* **AIM OF THE EXERCISE**
All records should be written out again exactly.

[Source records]
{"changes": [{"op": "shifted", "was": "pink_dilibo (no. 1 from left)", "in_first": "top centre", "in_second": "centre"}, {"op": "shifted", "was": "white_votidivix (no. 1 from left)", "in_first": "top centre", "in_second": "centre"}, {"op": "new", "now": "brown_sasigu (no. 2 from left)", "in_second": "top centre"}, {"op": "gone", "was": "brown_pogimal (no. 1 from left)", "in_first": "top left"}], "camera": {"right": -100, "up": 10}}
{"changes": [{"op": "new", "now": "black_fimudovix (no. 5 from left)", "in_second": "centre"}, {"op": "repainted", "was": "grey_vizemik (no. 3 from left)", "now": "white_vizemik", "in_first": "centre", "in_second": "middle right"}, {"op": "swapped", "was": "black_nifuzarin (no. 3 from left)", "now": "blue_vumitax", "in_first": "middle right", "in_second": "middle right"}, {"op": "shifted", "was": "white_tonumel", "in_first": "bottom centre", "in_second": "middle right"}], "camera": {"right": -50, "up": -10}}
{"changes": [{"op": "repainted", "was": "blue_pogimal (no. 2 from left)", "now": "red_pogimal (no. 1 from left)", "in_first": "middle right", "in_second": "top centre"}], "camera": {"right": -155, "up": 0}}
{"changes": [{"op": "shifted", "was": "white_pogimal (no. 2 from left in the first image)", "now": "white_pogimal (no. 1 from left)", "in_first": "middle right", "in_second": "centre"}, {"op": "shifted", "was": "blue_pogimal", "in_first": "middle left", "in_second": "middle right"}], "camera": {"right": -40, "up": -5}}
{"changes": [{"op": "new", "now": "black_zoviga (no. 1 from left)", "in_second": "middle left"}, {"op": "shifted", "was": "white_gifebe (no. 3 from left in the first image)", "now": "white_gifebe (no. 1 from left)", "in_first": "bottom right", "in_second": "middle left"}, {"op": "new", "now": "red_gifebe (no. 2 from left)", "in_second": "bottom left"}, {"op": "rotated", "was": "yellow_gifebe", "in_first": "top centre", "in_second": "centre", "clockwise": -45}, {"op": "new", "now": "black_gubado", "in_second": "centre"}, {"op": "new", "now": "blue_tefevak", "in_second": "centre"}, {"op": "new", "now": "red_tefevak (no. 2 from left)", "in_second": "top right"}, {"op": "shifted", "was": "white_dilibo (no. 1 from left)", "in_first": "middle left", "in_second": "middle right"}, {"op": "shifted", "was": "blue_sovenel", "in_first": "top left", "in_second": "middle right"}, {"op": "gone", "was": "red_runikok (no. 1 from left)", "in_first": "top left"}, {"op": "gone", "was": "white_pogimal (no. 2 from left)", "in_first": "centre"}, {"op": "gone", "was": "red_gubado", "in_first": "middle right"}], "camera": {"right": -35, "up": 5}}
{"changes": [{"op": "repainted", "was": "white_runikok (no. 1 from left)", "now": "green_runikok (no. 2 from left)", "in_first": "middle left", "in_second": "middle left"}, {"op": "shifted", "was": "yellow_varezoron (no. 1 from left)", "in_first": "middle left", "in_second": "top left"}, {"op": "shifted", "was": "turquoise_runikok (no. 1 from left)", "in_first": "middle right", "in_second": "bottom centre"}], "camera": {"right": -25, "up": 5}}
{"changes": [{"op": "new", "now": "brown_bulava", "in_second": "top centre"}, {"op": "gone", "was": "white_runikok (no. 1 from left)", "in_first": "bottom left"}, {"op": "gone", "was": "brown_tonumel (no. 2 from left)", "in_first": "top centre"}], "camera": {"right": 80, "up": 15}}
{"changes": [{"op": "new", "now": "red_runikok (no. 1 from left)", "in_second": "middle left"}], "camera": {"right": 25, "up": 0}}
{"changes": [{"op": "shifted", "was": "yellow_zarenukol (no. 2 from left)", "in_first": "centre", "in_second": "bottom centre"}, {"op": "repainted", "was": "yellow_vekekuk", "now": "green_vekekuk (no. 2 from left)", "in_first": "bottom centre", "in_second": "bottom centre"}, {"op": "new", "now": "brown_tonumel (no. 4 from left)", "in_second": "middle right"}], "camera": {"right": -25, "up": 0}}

* **ANSWER SPACE**
{"changes": [{"op": "shifted", "was": "pink_dilibo (no. 1 from left)", "in_first": "top centre", "in_second": "centre"}, {"op": "shifted", "was": "white_votidivix (no. 1 from left)", "in_first": "top centre", "in_second": "centre"}, {"op": "new", "now": "brown_sasigu (no. 2 from left)", "in_second": "top centre"}, {"op": "gone", "was": "brown_pogimal (no. 1 from left)", "in_first": "top left"}], "camera": {"right": -100, "up": 10}}
{"changes": [{"op": "new", "now": "black_fimudovix (no. 5 from left)", "in_second": "centre"}, {"op": "repainted", "was": "grey_vizemik (no. 3 from left)", "now": "white_vizemik", "in_first": "centre", "in_second": "middle right"}, {"op": "swapped", "was": "black_nifuzarin (no. 3 from left)", "now": "blue_vumitax", "in_first": "middle right", "in_second": "middle right"}, {"op": "shifted", "was": "white_tonumel", "in_first": "bottom centre", "in_second": "middle right"}], "camera": {"right": -50, "up": -10}}
{"changes": [{"op": "repainted", "was": "blue_pogimal (no. 2 from left)", "now": "red_pogimal (no. 1 from left)", "in_first": "middle right", "in_second": "top centre"}], "camera": {"right": -155, "up": 0}}
{"changes": [{"op": "shifted", "was": "white_pogimal (no. 2 from left in the first image)", "now": "white_pogimal (no. 1 from left)", "in_first": "middle right", "in_second": "centre"}, {"op": "shifted", "was": "blue_pogimal", "in_first": "middle left", "in_second": "middle right"}], "camera": {"right": -40, "up": -5}}
{"changes": [{"op": "new", "now": "black_zoviga (no. 1 from left)", "in_second": "middle left"}, {"op": "shifted", "was": "white_gifebe (no. 3 from left in the first image)", "now": "white_gifebe (no. 1 from left)", "in_first": "bottom right", "in_second": "middle left"}, {"op": "new", "now": "red_gifebe (no. 2 from left)", "in_second": "bottom left"}, {"op": "rotated", "was": "yellow_gifebe", "in_first": "top centre", "in_second": "centre", "clockwise": -45}, {"op": "new", "now": "black_gubado", "in_second": "centre"}, {"op": "new", "now": "blue_tefevak", "in_second": "centre"}, {"op": "new", "now": "red_tefevak (no. 2 from left)", "in_second": "top right"}, {"op": "shifted", "was": "white_dilibo (no. 1 from left)", "in_first": "middle left", "in_second": "middle right"}, {"op": "shifted", "was": "blue_sovenel", "in_first": "top left", "in_second": "middle right"}, {"op": "gone", "was": "red_runikok (no. 1 from left)", "in_first": "top left"}, {"op": "gone", "was": "white_pogimal (no. 2 from left)", "in_first": "centre"}, {"op": "gone", "was": "red_gubado", "in_first": "middle right"}], "camera": {"right": -35, "up": 5}}
{"changes": [{"op": "repainted", "was": "white_runikok (no. 1 from left)", "now": "green_runikok (no. 2 from left)", "in_first": "middle left", "in_second": "middle left"}, {"op": "shifted", "was": "yellow_varezoron (no. 1 from left)", "in_first": "middle left", "in_second": "top left"}, {"op": "shifted", "was": "turquoise_runikok (no. 1 from left)", "in_first": "middle right", "in_second": "bottom centre"}], "camera": {"right": -25, "up": 5}}
{"changes": [{"op": "new", "now": "brown_bulava", "in_second": "top centre"}, {"op": "gone", "was": "white_runikok (no. 1 from left)", "in_first": "bottom left"}, {"op": "gone", "was": "brown_tonumel (no. 2 from left)", "in_first": "top centre"}], "camera": {"right": 80, "up": 15}}
{"changes": [{"op": "new", "now": "red_runikok (no. 1 from left)", "in_second": "middle left"}], "camera": {"right": 25, "up": 0}}
{"changes": [{"op": "shifted", "was": "yellow_zarenukol (no. 2 from left)", "in_first": "centre", "in_second": "bottom centre"}, {"op": "repainted", "was": "yellow_vekekuk", "now": "green_vekekuk (no. 2 from left)", "in_first": "bottom centre", "in_second": "bottom centre"}, {"op": "new", "now": "brown_tonumel (no. 4 from left)", "in_second": "middle right"}], "camera": {"right": -25, "up": 0}}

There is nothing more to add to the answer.